**Directions for this task**
Go over the data and keep only the lines that include "turquoise".

**Material to process**
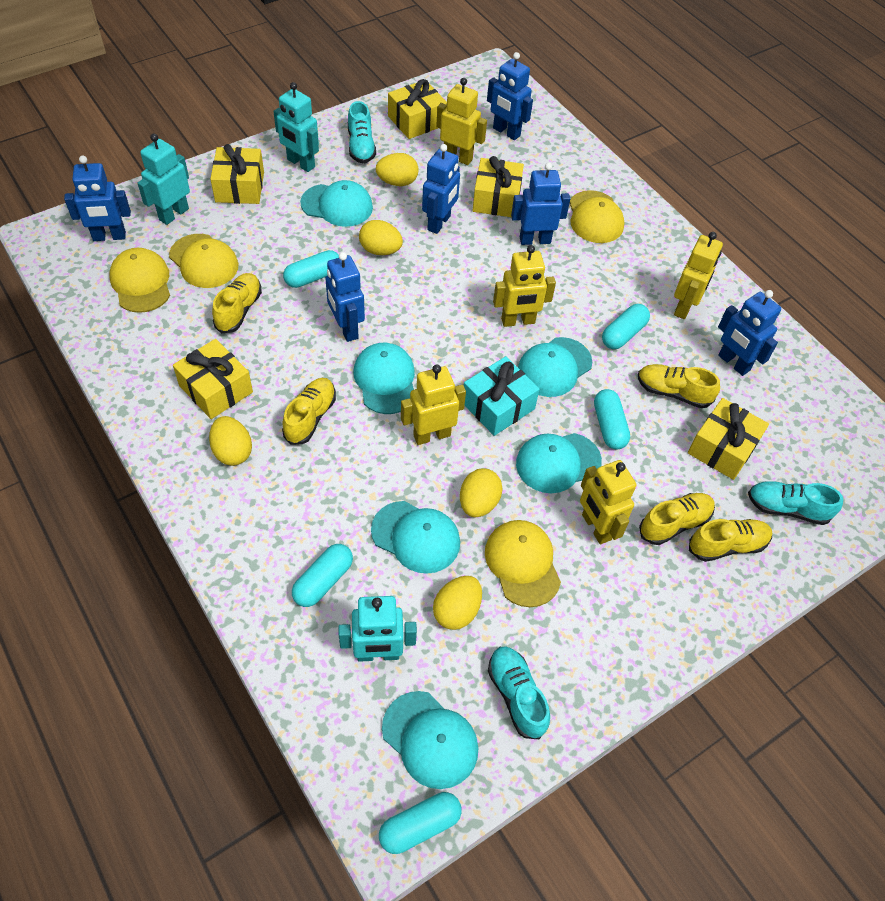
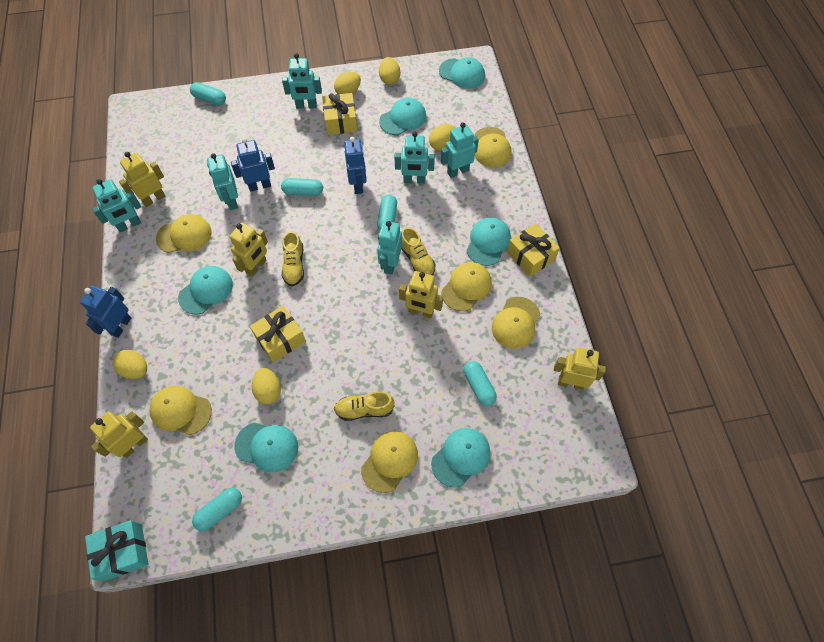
blue robot: [64,155,131,241] [325,252,365,342] [422,144,460,234] [487,52,533,140] [511,162,570,245] [718,290,781,376] = 6 -> [80,286,131,338] [231,138,275,192] [344,137,367,194] = 3
turquoise robot: [138,134,190,225] [273,82,319,172] [338,596,417,662] = 3 -> [92,179,141,232] [207,153,238,210] [282,53,322,109] [377,221,402,275] [395,131,435,184] [441,122,479,178] = 6
turquoise shoe: [348,101,376,163] [488,646,550,739] [748,481,843,525] = 3 -> none = 0
yellow cap: [109,248,170,313] [169,234,238,288] [485,520,561,607] [570,190,624,243] = 4 -> [149,386,212,435] [156,214,211,253] [361,431,418,493] [442,262,492,311] [474,127,511,167] [492,297,540,349] = 6
yellow gift: [173,339,253,419] [210,144,264,204] [388,79,447,139] [472,156,524,217] [688,398,769,480] = 5 -> [250,306,306,363] [322,93,357,135] [507,223,560,277] = 3
yellow shoe: [212,273,262,333] [282,378,336,445] [638,364,720,408] [639,493,715,545] [689,519,772,562] = 5 -> [282,231,304,286] [334,392,395,421] [402,227,435,275] = 3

**Written reply**
turquoise robot: [138,134,190,225] [273,82,319,172] [338,596,417,662] = 3 -> [92,179,141,232] [207,153,238,210] [282,53,322,109] [377,221,402,275] [395,131,435,184] [441,122,479,178] = 6
turquoise shoe: [348,101,376,163] [488,646,550,739] [748,481,843,525] = 3 -> none = 0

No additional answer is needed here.